Dataset section:

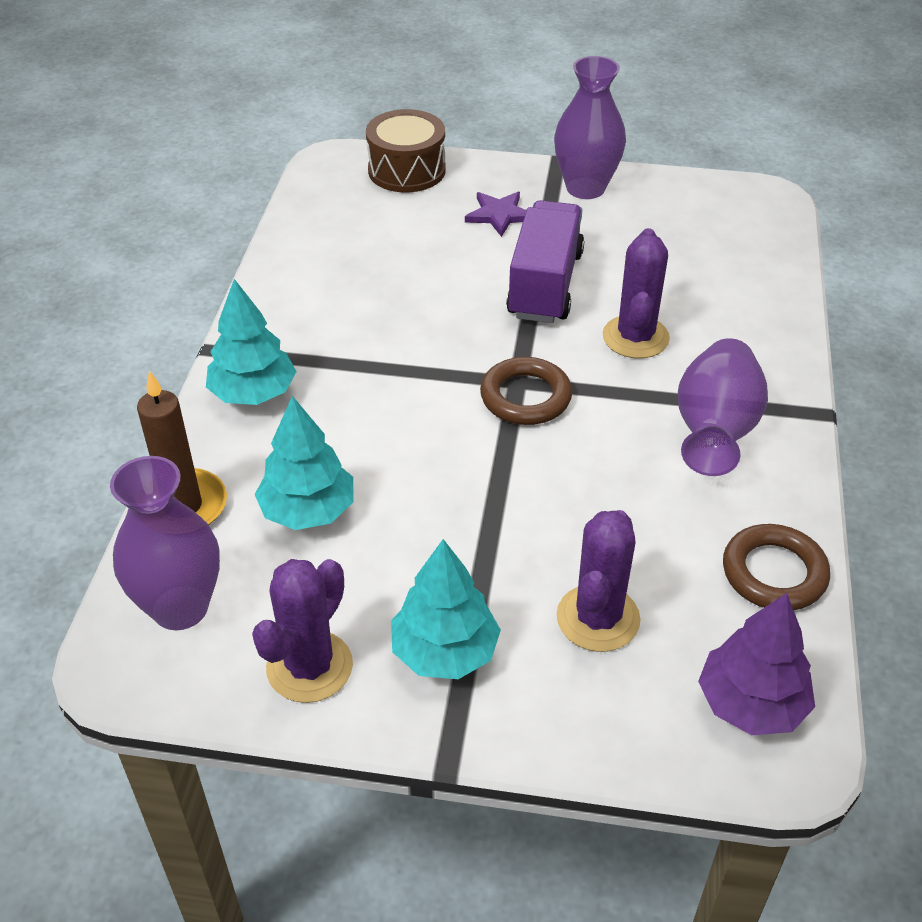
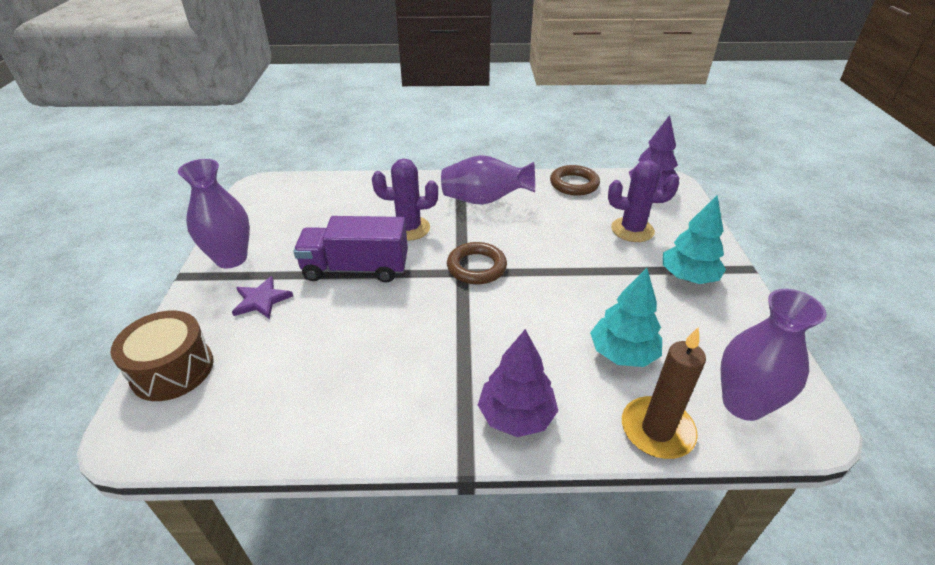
camera: 100 degrees left, 5 degrees down
turquoise tree [206,279,297,405] -> purple tree [478,329,558,437]
purple cactus [252,559,353,703] -> none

Task item:
Rewrite the data above exactly as given, but omit the images.

Exercise answer:
camera: 100 degrees left, 5 degrees down
turquoise tree [206,279,297,405] -> purple tree [478,329,558,437]
purple cactus [252,559,353,703] -> none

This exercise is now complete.